From the data below, set down exactly the lines between the one holding "V4: AC 24V (NET9, NET11)" and the one holding "U1: NOR 74LS02", inclusive, and no others.

#####

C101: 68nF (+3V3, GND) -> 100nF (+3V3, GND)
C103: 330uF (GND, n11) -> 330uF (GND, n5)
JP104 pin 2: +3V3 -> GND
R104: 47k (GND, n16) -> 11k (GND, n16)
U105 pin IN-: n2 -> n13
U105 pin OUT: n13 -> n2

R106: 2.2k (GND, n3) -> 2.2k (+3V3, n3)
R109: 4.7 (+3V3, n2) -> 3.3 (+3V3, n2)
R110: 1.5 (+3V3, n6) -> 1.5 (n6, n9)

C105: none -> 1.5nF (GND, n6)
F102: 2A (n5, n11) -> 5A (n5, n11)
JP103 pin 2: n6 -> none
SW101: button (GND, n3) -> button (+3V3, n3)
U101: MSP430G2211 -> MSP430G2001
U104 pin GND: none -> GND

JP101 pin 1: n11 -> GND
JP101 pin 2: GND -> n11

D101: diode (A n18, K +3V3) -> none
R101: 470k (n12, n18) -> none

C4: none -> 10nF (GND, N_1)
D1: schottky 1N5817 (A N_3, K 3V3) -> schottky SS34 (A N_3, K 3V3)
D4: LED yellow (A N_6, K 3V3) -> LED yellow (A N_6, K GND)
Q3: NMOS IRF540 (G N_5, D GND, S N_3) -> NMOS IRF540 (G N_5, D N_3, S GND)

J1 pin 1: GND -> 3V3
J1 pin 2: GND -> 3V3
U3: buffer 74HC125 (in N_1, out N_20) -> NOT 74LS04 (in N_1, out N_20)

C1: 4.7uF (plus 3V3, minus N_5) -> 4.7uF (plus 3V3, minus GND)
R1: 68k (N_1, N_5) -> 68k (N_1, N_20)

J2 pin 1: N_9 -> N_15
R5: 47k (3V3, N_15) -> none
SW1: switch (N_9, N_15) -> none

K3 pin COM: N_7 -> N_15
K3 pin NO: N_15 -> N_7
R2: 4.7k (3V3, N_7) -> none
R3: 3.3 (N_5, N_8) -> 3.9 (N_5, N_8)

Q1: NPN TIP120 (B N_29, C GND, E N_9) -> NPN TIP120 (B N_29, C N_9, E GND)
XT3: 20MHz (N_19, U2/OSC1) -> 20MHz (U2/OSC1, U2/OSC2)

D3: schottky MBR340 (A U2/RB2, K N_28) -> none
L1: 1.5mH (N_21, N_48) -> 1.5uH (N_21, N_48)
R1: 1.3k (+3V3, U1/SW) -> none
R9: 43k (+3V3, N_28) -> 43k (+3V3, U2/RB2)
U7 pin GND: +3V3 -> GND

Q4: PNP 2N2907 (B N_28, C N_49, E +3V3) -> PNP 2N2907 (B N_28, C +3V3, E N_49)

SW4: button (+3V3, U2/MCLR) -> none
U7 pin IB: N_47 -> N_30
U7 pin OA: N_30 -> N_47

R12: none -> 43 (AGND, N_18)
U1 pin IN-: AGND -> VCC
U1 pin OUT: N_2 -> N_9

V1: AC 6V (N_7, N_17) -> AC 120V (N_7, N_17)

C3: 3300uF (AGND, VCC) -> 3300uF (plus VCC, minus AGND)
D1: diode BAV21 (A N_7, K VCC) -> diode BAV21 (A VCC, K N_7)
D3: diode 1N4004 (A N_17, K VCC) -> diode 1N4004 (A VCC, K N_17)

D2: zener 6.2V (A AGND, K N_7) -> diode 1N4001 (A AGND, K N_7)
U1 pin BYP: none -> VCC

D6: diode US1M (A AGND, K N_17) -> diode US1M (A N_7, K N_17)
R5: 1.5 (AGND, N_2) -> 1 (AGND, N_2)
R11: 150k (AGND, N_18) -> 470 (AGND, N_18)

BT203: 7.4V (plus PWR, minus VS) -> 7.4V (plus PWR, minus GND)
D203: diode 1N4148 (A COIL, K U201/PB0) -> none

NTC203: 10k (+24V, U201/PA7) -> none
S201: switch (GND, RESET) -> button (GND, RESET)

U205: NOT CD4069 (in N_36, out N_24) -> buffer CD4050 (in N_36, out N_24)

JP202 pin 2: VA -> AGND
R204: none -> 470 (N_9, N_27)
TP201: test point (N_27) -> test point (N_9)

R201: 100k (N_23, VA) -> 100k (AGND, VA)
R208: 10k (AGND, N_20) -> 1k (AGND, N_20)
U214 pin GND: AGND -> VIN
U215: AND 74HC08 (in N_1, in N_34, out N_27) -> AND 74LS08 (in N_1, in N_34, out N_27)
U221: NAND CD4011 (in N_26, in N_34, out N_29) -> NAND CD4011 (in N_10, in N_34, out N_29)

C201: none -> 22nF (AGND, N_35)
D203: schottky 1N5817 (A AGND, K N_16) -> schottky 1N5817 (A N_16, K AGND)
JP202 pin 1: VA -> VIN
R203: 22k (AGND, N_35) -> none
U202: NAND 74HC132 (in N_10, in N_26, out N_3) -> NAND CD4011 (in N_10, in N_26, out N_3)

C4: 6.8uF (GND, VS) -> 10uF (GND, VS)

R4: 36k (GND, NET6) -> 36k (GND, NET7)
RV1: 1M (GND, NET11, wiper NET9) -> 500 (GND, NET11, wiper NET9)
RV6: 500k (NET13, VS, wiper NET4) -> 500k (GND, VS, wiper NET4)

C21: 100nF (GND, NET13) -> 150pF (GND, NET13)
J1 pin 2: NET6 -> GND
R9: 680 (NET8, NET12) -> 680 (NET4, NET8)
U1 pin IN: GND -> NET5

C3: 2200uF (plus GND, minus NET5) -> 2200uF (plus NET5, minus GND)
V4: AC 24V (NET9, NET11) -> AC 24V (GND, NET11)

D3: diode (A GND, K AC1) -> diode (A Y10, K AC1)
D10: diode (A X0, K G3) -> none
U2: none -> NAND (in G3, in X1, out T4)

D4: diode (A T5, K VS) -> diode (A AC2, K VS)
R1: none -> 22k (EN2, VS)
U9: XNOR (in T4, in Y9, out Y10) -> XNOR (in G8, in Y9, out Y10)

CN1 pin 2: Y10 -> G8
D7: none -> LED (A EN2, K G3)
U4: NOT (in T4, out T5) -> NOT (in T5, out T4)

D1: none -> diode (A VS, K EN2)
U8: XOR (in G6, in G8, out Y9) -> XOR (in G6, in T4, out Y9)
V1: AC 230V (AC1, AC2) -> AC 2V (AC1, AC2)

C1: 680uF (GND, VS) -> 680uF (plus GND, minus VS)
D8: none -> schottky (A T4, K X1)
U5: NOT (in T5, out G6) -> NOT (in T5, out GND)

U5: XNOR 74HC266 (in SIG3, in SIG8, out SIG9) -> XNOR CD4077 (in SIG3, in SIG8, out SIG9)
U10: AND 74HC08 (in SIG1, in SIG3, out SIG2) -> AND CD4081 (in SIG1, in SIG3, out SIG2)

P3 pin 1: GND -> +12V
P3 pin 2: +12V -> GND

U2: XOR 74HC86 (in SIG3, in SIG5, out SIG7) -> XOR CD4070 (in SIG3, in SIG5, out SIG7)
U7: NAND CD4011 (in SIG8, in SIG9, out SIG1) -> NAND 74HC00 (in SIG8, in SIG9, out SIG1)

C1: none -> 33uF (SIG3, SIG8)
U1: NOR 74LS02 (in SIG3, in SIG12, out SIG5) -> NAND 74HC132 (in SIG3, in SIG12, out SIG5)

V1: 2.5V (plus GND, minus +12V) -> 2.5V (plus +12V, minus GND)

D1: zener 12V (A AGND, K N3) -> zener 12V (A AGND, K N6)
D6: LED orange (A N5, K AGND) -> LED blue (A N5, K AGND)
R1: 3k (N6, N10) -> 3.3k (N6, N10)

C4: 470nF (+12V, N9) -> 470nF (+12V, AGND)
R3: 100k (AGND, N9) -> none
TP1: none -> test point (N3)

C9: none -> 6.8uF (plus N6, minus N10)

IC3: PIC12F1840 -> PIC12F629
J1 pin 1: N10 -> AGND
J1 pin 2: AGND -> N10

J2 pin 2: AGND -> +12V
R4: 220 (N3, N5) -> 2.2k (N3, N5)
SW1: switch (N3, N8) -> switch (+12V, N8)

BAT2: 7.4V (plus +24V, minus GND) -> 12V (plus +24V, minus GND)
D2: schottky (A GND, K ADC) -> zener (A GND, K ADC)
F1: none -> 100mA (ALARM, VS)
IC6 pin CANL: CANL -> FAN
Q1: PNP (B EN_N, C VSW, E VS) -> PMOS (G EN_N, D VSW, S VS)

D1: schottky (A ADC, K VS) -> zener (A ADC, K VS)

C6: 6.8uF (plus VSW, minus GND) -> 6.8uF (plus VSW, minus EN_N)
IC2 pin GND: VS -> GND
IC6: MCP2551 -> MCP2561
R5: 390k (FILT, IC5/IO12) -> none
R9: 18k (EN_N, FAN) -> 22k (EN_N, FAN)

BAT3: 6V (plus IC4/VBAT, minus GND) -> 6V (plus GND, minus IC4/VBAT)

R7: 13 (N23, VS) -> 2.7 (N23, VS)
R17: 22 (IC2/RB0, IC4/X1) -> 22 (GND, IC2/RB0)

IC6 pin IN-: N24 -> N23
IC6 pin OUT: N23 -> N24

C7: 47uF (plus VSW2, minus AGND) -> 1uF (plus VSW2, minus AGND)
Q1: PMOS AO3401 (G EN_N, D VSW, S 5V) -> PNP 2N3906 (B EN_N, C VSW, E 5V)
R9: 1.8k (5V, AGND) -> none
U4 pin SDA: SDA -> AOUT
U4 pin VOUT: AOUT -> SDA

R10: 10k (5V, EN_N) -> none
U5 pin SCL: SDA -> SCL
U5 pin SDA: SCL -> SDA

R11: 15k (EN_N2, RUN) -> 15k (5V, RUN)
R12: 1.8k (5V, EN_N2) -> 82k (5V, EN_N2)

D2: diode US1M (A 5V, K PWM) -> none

#####

- FINISHED TASK
V4: AC 24V (NET9, NET11) -> AC 24V (GND, NET11)

D3: diode (A GND, K AC1) -> diode (A Y10, K AC1)
D10: diode (A X0, K G3) -> none
U2: none -> NAND (in G3, in X1, out T4)

D4: diode (A T5, K VS) -> diode (A AC2, K VS)
R1: none -> 22k (EN2, VS)
U9: XNOR (in T4, in Y9, out Y10) -> XNOR (in G8, in Y9, out Y10)

CN1 pin 2: Y10 -> G8
D7: none -> LED (A EN2, K G3)
U4: NOT (in T4, out T5) -> NOT (in T5, out T4)

D1: none -> diode (A VS, K EN2)
U8: XOR (in G6, in G8, out Y9) -> XOR (in G6, in T4, out Y9)
V1: AC 230V (AC1, AC2) -> AC 2V (AC1, AC2)

C1: 680uF (GND, VS) -> 680uF (plus GND, minus VS)
D8: none -> schottky (A T4, K X1)
U5: NOT (in T5, out G6) -> NOT (in T5, out GND)

U5: XNOR 74HC266 (in SIG3, in SIG8, out SIG9) -> XNOR CD4077 (in SIG3, in SIG8, out SIG9)
U10: AND 74HC08 (in SIG1, in SIG3, out SIG2) -> AND CD4081 (in SIG1, in SIG3, out SIG2)

P3 pin 1: GND -> +12V
P3 pin 2: +12V -> GND

U2: XOR 74HC86 (in SIG3, in SIG5, out SIG7) -> XOR CD4070 (in SIG3, in SIG5, out SIG7)
U7: NAND CD4011 (in SIG8, in SIG9, out SIG1) -> NAND 74HC00 (in SIG8, in SIG9, out SIG1)

C1: none -> 33uF (SIG3, SIG8)
U1: NOR 74LS02 (in SIG3, in SIG12, out SIG5) -> NAND 74HC132 (in SIG3, in SIG12, out SIG5)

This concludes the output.